From the entries, return every line where the string "degrees" shows up.

■ Provided records

::::::::

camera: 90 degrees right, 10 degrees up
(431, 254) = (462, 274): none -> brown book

::::::::

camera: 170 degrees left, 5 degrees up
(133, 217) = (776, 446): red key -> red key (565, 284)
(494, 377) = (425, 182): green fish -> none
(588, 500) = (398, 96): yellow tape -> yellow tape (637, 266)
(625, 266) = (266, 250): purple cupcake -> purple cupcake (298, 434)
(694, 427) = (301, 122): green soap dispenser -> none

::::::::

■ Finished task
camera: 90 degrees right, 10 degrees up
camera: 170 degrees left, 5 degrees up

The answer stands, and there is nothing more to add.